(Beginning of Input records)
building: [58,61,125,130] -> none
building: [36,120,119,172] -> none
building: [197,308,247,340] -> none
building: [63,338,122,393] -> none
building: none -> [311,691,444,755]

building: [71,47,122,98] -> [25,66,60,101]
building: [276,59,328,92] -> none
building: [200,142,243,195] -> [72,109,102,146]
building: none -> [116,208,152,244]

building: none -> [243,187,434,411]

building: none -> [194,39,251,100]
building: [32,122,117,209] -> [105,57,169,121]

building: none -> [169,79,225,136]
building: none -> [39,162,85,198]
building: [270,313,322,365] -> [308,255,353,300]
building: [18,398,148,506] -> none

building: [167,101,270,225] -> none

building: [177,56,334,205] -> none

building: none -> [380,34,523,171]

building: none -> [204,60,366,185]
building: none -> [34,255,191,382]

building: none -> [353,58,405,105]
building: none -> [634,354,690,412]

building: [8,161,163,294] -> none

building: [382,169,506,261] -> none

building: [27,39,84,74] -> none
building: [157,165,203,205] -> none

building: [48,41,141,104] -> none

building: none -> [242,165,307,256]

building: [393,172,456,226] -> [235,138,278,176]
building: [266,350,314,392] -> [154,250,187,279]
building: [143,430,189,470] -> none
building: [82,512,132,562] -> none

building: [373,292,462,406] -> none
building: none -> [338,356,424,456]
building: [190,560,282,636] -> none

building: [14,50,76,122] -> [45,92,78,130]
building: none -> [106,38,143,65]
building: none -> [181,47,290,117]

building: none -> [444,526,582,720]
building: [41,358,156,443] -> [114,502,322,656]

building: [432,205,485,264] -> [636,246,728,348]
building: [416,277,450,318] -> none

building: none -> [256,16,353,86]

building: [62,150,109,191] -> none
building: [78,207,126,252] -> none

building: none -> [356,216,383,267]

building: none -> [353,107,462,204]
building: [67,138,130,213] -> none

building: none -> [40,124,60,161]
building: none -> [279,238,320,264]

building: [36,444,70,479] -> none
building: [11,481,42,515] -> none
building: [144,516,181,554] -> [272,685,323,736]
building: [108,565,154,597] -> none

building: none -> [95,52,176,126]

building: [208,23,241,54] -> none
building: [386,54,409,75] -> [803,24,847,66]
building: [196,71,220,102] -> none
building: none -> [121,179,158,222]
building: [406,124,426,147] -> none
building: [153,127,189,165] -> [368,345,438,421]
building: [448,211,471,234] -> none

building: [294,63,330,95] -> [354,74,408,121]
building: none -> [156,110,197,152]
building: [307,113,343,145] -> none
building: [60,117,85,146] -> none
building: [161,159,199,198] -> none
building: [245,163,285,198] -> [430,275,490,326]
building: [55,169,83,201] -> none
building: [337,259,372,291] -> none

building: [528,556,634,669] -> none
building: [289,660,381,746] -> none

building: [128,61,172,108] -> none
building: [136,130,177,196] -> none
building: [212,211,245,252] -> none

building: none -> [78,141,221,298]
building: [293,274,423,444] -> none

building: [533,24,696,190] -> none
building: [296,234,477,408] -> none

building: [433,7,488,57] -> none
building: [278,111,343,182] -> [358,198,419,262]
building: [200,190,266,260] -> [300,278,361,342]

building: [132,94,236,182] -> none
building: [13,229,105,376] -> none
(End of Input records)
• Assigned task: Each line from the top of the material above through the line containing "building: none -> [338,356,424,456]" must be output exactly, and no other line.

• Task solution:
building: [58,61,125,130] -> none
building: [36,120,119,172] -> none
building: [197,308,247,340] -> none
building: [63,338,122,393] -> none
building: none -> [311,691,444,755]

building: [71,47,122,98] -> [25,66,60,101]
building: [276,59,328,92] -> none
building: [200,142,243,195] -> [72,109,102,146]
building: none -> [116,208,152,244]

building: none -> [243,187,434,411]

building: none -> [194,39,251,100]
building: [32,122,117,209] -> [105,57,169,121]

building: none -> [169,79,225,136]
building: none -> [39,162,85,198]
building: [270,313,322,365] -> [308,255,353,300]
building: [18,398,148,506] -> none

building: [167,101,270,225] -> none

building: [177,56,334,205] -> none

building: none -> [380,34,523,171]

building: none -> [204,60,366,185]
building: none -> [34,255,191,382]

building: none -> [353,58,405,105]
building: none -> [634,354,690,412]

building: [8,161,163,294] -> none

building: [382,169,506,261] -> none

building: [27,39,84,74] -> none
building: [157,165,203,205] -> none

building: [48,41,141,104] -> none

building: none -> [242,165,307,256]

building: [393,172,456,226] -> [235,138,278,176]
building: [266,350,314,392] -> [154,250,187,279]
building: [143,430,189,470] -> none
building: [82,512,132,562] -> none

building: [373,292,462,406] -> none
building: none -> [338,356,424,456]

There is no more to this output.